Task goal: For every entry that follows, return the words exactly and omit any picture.

(Data records)
►

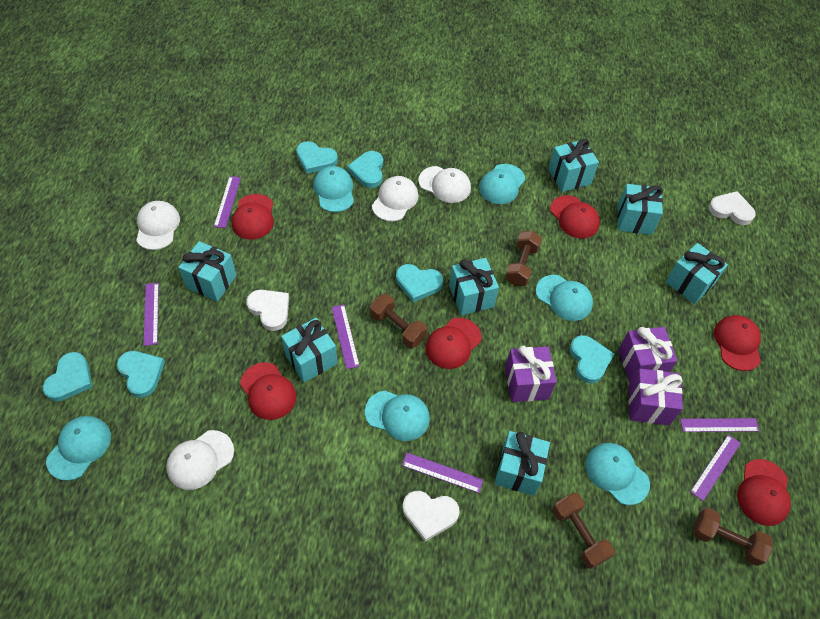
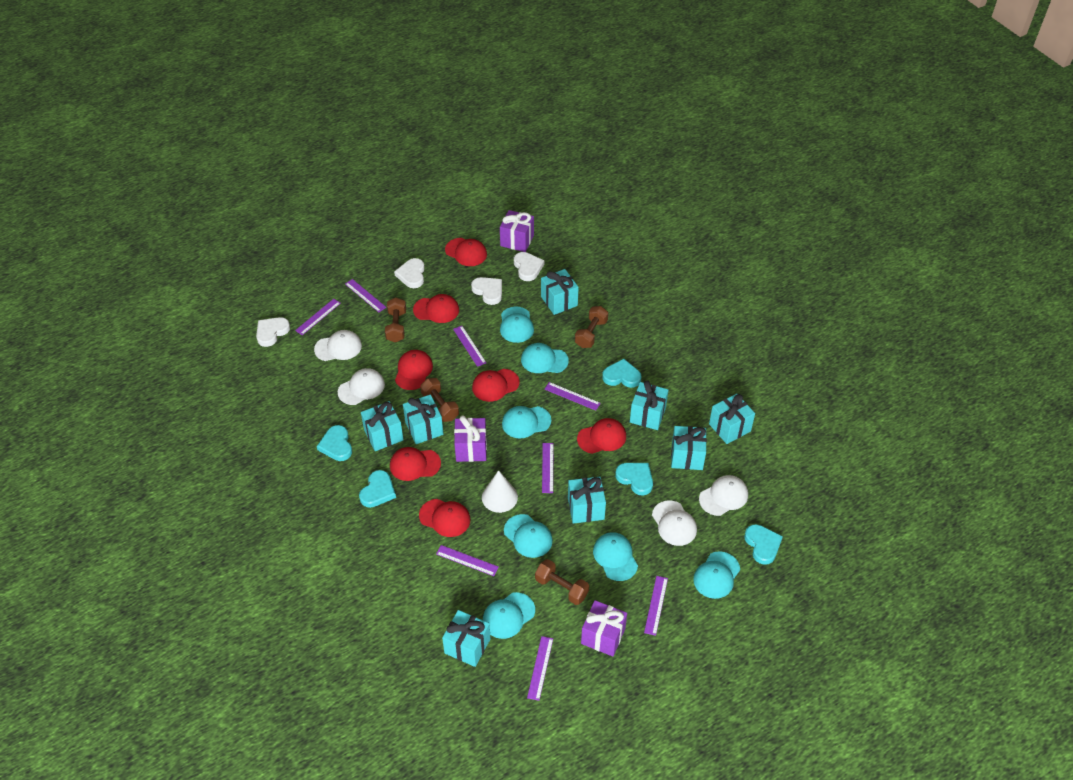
purple ruler: 6 -> 8
red cap: 6 -> 7
turquoise cap: 6 -> 7
turquoise gift: 7 -> 8
turquoise heart: 6 -> 5
white cone: 0 -> 1
white heart: 3 -> 4

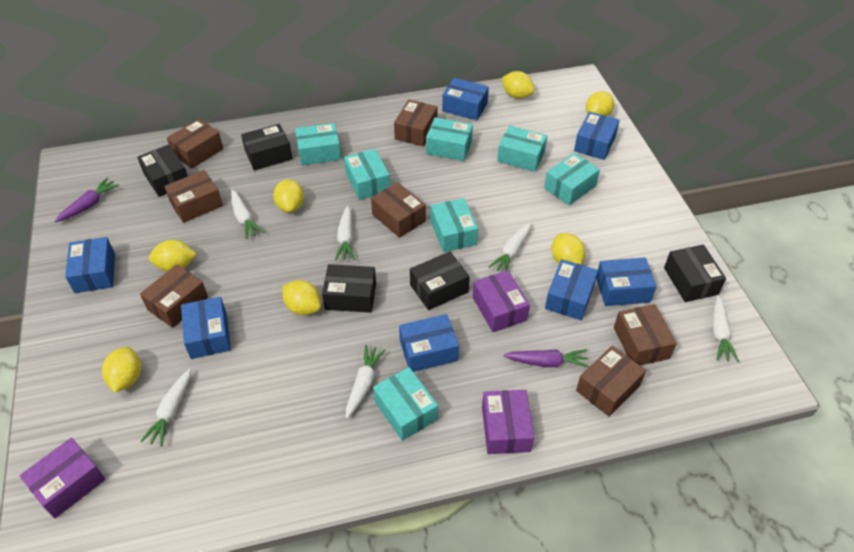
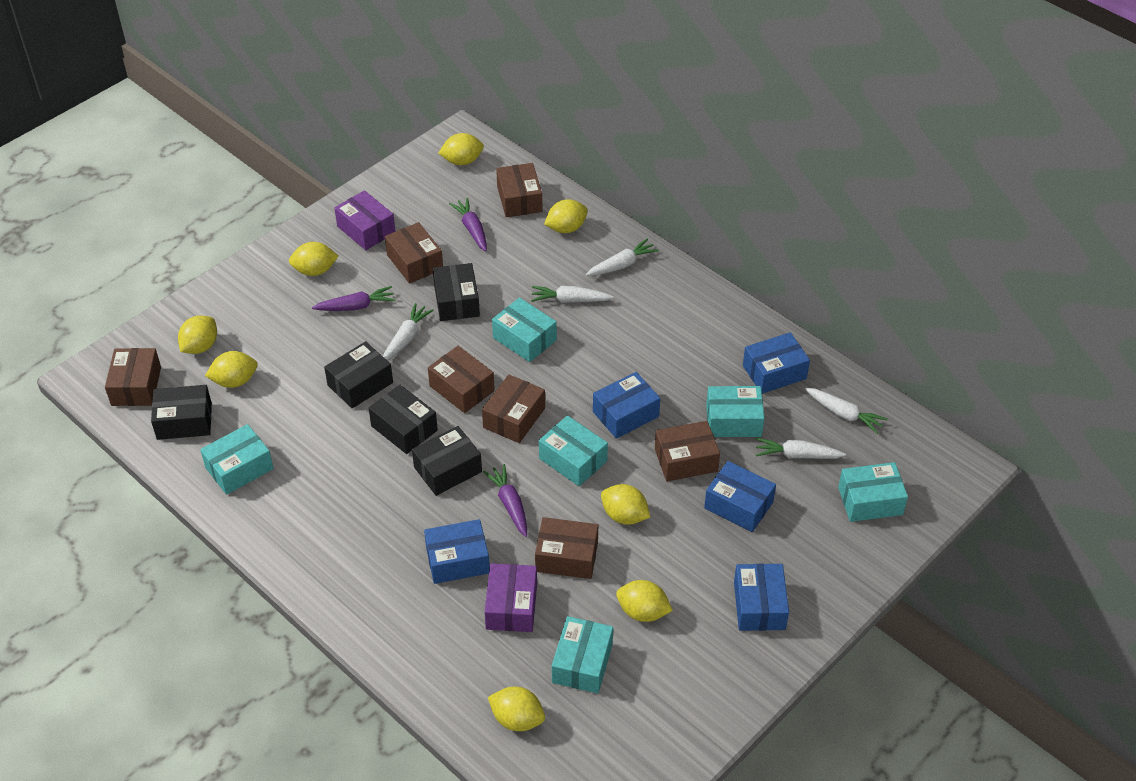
blue box: 7 -> 5
purple box: 3 -> 2
purple carrot: 2 -> 3
turquoise box: 7 -> 6
white carrot: 6 -> 5
yellow lemon: 7 -> 8

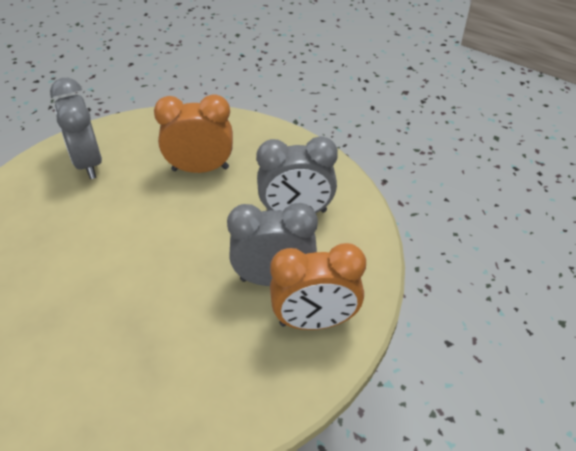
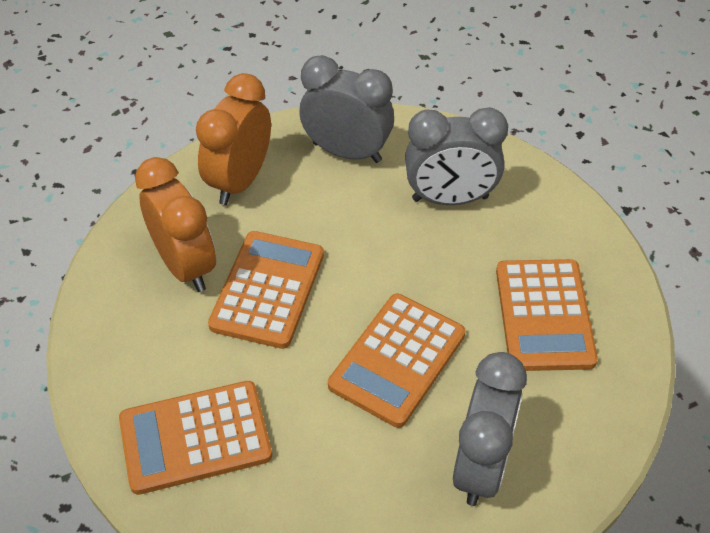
orange calculator: 0 -> 4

◄

Result below:
purple ruler: 6 -> 8
red cap: 6 -> 7
turquoise cap: 6 -> 7
turquoise gift: 7 -> 8
turquoise heart: 6 -> 5
white cone: 0 -> 1
white heart: 3 -> 4

blue box: 7 -> 5
purple box: 3 -> 2
purple carrot: 2 -> 3
turquoise box: 7 -> 6
white carrot: 6 -> 5
yellow lemon: 7 -> 8

orange calculator: 0 -> 4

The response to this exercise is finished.